● **Exercise**: Whenever the word "green" appears in a line of the listing, copy that line.

==================================================

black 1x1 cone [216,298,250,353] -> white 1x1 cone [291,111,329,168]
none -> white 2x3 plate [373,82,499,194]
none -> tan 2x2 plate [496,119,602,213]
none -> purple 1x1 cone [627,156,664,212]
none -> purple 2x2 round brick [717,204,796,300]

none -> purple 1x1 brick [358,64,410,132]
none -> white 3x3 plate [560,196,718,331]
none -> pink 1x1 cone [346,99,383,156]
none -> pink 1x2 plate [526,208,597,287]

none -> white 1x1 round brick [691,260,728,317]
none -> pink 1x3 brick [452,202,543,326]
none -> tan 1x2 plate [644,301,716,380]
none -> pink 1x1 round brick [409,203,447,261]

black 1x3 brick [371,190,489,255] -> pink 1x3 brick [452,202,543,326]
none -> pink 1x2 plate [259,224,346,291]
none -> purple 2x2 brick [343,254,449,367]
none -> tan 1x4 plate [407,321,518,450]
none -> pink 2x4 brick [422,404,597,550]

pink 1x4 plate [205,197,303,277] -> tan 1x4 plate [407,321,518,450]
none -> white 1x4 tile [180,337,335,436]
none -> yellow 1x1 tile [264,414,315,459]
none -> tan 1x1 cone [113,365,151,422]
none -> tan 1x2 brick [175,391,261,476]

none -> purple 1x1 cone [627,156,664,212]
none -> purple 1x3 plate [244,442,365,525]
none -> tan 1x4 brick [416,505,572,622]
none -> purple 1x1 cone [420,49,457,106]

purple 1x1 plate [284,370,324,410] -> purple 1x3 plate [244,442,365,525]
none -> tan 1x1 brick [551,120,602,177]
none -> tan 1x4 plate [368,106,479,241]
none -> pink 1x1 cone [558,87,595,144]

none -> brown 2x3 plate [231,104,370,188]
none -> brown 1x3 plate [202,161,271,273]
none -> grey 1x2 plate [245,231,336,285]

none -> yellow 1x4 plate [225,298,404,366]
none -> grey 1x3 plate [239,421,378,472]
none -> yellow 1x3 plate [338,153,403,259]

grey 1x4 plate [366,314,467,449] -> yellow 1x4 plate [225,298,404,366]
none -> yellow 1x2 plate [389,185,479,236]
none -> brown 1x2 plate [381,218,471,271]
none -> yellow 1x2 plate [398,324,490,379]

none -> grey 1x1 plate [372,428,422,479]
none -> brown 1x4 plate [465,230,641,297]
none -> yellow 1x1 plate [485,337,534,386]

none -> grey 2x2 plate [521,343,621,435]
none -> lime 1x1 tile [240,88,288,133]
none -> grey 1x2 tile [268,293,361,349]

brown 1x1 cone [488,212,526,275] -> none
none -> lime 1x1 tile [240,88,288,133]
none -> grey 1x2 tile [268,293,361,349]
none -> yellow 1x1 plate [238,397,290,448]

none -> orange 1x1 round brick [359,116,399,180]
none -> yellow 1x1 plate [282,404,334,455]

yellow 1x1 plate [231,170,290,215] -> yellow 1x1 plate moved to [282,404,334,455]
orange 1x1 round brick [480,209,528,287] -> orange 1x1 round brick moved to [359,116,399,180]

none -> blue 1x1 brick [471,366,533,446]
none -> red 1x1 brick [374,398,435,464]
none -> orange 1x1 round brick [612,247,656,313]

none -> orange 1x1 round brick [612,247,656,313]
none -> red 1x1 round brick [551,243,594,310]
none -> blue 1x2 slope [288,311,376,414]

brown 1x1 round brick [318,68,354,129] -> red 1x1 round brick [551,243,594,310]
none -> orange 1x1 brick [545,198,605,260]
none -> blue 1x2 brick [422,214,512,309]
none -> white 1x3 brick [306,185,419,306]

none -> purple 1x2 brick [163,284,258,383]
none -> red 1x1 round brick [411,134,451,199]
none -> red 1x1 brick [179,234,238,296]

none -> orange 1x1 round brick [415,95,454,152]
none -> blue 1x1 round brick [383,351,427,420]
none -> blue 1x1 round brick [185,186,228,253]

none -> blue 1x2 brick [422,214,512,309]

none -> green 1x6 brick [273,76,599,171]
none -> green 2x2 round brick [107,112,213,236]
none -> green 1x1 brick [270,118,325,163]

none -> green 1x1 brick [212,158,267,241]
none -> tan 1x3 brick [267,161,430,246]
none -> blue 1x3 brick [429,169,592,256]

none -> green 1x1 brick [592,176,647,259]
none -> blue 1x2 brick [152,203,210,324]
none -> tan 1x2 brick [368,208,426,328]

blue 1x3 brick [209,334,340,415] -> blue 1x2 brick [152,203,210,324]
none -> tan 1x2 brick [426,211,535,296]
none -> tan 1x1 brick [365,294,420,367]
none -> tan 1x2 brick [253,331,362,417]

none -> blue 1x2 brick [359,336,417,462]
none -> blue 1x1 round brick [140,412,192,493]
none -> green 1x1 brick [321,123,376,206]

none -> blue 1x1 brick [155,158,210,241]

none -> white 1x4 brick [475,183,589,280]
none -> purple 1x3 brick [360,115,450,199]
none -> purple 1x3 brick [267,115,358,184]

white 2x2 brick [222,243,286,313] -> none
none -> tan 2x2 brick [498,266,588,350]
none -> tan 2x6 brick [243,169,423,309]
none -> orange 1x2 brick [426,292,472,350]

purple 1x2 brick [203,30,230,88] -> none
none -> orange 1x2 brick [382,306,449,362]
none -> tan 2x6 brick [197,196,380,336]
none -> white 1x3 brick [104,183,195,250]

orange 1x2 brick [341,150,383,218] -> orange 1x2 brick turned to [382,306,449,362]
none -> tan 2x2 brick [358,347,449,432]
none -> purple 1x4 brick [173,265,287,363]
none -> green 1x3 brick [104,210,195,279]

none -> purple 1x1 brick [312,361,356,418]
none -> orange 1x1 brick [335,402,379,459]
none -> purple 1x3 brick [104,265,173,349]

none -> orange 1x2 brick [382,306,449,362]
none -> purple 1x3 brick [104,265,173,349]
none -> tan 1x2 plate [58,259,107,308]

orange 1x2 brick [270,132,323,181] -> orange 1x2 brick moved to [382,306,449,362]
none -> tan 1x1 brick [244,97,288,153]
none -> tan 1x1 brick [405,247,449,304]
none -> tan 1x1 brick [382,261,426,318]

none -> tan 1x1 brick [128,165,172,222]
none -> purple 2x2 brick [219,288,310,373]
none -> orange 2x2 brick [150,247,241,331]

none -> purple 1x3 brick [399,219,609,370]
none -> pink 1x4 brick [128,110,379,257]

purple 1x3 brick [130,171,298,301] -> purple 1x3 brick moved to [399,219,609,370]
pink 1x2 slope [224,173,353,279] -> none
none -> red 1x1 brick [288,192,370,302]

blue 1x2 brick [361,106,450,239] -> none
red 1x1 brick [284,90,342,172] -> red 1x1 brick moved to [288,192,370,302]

==================================================

● **Solution to this exercise**:
none -> green 1x6 brick [273,76,599,171]
none -> green 2x2 round brick [107,112,213,236]
none -> green 1x1 brick [270,118,325,163]
none -> green 1x1 brick [212,158,267,241]
none -> green 1x1 brick [592,176,647,259]
none -> green 1x1 brick [321,123,376,206]
none -> green 1x3 brick [104,210,195,279]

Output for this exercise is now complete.